Edit difference data
┌──

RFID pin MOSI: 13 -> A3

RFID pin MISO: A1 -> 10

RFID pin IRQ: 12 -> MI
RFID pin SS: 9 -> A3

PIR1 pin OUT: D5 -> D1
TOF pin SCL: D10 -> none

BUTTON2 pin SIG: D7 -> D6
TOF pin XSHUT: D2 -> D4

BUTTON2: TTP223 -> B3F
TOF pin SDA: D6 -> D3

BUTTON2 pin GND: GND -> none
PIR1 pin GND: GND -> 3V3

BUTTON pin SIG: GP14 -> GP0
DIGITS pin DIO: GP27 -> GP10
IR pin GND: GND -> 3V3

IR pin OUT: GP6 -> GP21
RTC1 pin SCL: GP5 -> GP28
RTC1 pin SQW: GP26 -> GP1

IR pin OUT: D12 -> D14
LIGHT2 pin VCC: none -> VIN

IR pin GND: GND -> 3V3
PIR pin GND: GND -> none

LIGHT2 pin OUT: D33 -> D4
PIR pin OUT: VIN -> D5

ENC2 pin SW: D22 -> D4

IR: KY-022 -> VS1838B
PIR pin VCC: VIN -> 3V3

└──

→ WORK TO BE COMPLETED
Write out all records exactly, keeping every detail.

→ ANSWER BOX
RFID pin MOSI: 13 -> A3

RFID pin MISO: A1 -> 10

RFID pin IRQ: 12 -> MI
RFID pin SS: 9 -> A3

PIR1 pin OUT: D5 -> D1
TOF pin SCL: D10 -> none

BUTTON2 pin SIG: D7 -> D6
TOF pin XSHUT: D2 -> D4

BUTTON2: TTP223 -> B3F
TOF pin SDA: D6 -> D3

BUTTON2 pin GND: GND -> none
PIR1 pin GND: GND -> 3V3

BUTTON pin SIG: GP14 -> GP0
DIGITS pin DIO: GP27 -> GP10
IR pin GND: GND -> 3V3

IR pin OUT: GP6 -> GP21
RTC1 pin SCL: GP5 -> GP28
RTC1 pin SQW: GP26 -> GP1

IR pin OUT: D12 -> D14
LIGHT2 pin VCC: none -> VIN

IR pin GND: GND -> 3V3
PIR pin GND: GND -> none

LIGHT2 pin OUT: D33 -> D4
PIR pin OUT: VIN -> D5

ENC2 pin SW: D22 -> D4

IR: KY-022 -> VS1838B
PIR pin VCC: VIN -> 3V3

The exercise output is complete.